EXERCISE GOAL -
Please report every line of the material below that contains the word "gray", copying each line in full. Treat the match as case-sensitive.

EXCERPTED RECORDS -
+++
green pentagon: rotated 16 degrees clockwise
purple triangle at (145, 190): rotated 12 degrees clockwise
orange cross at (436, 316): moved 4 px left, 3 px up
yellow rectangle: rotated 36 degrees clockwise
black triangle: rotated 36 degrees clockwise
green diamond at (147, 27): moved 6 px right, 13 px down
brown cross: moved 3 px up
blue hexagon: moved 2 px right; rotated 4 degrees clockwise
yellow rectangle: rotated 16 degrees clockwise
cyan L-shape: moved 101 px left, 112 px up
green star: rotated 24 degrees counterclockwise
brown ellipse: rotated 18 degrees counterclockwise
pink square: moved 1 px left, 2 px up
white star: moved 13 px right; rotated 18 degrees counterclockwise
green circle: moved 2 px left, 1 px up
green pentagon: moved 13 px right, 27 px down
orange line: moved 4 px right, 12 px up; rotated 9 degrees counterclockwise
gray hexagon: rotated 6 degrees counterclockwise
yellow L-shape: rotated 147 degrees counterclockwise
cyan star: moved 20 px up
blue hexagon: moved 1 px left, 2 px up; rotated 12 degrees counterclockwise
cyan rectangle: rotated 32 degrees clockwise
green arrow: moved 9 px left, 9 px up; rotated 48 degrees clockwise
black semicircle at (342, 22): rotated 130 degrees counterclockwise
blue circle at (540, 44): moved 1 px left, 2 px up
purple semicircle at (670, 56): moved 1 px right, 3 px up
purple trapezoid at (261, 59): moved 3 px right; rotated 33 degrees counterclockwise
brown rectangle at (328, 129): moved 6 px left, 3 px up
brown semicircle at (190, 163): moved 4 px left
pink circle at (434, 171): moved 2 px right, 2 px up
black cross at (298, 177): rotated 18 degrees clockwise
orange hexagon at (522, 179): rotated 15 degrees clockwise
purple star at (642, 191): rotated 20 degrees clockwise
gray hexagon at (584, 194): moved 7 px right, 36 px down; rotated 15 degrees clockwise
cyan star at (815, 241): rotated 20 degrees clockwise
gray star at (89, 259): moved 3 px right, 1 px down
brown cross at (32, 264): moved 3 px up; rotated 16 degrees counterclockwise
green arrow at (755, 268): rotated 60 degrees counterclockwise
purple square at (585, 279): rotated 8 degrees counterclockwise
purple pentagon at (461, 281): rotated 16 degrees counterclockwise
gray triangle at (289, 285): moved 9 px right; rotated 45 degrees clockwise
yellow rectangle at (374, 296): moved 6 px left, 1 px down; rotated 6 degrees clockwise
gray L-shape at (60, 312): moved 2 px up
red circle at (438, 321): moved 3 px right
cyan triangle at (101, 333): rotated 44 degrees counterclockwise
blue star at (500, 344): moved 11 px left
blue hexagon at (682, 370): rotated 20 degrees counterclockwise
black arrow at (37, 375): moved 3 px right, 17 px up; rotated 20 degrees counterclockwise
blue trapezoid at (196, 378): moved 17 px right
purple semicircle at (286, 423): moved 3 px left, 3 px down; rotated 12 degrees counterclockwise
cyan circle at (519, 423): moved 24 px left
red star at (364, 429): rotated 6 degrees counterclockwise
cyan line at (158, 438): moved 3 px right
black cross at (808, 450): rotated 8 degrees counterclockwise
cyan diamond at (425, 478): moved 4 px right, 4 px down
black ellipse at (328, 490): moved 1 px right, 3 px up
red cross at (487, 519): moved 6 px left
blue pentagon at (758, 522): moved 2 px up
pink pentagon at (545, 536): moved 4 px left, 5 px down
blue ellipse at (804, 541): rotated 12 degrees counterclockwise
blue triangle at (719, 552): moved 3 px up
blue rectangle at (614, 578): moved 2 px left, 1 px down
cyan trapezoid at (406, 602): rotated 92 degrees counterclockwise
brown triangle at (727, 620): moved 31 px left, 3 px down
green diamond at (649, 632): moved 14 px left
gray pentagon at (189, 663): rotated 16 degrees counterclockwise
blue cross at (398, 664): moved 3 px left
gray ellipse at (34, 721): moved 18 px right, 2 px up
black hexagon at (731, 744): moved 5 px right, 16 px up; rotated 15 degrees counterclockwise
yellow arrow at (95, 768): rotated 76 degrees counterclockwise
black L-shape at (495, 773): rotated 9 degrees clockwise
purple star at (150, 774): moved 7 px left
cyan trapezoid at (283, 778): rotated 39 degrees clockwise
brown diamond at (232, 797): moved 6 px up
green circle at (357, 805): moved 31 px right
+++
ANSWER TO THIS TASK -
gray hexagon: rotated 6 degrees counterclockwise
gray hexagon at (584, 194): moved 7 px right, 36 px down; rotated 15 degrees clockwise
gray star at (89, 259): moved 3 px right, 1 px down
gray triangle at (289, 285): moved 9 px right; rotated 45 degrees clockwise
gray L-shape at (60, 312): moved 2 px up
gray pentagon at (189, 663): rotated 16 degrees counterclockwise
gray ellipse at (34, 721): moved 18 px right, 2 px up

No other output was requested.